:: Aim of the task ::
Some of the lines below need repeating. Reproduce exactly those between the lines holding "corazón (marrón) |" and "replaced | coche", inclusive.

:: Data for processing ::

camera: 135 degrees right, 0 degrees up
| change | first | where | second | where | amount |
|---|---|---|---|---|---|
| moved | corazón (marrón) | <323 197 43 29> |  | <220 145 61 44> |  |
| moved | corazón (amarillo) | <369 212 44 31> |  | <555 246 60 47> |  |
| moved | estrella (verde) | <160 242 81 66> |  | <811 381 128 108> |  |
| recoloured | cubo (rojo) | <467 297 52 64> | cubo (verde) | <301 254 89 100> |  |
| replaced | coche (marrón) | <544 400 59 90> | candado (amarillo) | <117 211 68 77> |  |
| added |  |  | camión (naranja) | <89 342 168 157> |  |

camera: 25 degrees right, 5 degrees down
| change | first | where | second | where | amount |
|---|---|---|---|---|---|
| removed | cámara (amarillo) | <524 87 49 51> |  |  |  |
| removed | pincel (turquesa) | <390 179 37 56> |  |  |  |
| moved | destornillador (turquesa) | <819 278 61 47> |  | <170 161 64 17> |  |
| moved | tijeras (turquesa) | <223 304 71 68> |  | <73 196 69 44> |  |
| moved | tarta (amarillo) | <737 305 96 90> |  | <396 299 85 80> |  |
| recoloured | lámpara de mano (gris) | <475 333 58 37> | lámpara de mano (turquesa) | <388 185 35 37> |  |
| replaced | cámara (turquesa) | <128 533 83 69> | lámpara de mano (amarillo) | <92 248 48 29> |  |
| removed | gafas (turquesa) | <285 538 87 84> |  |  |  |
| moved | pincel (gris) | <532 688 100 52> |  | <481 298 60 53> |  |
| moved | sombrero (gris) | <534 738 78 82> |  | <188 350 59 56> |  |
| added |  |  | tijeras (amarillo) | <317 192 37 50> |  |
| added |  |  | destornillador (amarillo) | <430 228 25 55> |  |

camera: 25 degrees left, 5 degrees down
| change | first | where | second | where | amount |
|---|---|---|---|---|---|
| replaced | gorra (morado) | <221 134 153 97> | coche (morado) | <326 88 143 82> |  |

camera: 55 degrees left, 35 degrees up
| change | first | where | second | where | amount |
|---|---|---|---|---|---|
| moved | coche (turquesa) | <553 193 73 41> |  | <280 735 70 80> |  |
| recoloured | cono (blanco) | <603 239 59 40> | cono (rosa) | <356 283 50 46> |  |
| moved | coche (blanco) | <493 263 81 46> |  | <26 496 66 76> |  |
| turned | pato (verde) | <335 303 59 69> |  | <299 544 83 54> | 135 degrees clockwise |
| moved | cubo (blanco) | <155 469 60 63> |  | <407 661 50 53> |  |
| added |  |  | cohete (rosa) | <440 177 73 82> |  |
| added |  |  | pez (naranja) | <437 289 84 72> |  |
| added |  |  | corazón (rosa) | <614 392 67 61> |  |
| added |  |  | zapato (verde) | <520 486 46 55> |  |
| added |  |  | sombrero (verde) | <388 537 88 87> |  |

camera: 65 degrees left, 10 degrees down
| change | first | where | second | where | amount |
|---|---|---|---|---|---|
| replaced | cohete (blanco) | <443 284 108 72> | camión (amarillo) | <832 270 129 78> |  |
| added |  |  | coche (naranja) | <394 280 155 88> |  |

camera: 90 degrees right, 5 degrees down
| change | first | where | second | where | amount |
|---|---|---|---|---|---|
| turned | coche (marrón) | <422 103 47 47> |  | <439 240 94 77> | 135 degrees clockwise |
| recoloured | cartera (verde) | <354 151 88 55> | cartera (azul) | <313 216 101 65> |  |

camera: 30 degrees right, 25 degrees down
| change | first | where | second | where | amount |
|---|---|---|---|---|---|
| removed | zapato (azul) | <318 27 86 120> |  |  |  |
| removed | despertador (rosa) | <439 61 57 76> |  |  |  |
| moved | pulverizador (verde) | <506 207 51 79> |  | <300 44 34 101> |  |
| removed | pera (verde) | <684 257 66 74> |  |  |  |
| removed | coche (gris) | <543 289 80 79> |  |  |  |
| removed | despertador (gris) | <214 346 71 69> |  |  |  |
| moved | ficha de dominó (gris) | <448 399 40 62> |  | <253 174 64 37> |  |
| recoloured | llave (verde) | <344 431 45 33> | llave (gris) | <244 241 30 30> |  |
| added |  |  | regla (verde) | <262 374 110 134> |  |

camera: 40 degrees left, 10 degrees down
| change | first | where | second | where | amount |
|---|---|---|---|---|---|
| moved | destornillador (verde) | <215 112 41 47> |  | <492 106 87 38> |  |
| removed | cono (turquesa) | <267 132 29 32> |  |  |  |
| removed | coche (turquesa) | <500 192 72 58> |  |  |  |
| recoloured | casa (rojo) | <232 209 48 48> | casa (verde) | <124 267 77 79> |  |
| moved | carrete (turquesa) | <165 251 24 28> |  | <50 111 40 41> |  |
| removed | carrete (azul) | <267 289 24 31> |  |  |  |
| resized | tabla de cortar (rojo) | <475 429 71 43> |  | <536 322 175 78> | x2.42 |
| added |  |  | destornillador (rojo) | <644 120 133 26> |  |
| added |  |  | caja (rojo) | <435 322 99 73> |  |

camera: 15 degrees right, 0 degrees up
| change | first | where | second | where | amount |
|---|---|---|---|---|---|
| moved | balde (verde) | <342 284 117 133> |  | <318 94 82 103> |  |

:: Expected answer ::
| moved | corazón (marrón) | <323 197 43 29> |  | <220 145 61 44> |  |
| moved | corazón (amarillo) | <369 212 44 31> |  | <555 246 60 47> |  |
| moved | estrella (verde) | <160 242 81 66> |  | <811 381 128 108> |  |
| recoloured | cubo (rojo) | <467 297 52 64> | cubo (verde) | <301 254 89 100> |  |
| replaced | coche (marrón) | <544 400 59 90> | candado (amarillo) | <117 211 68 77> |  |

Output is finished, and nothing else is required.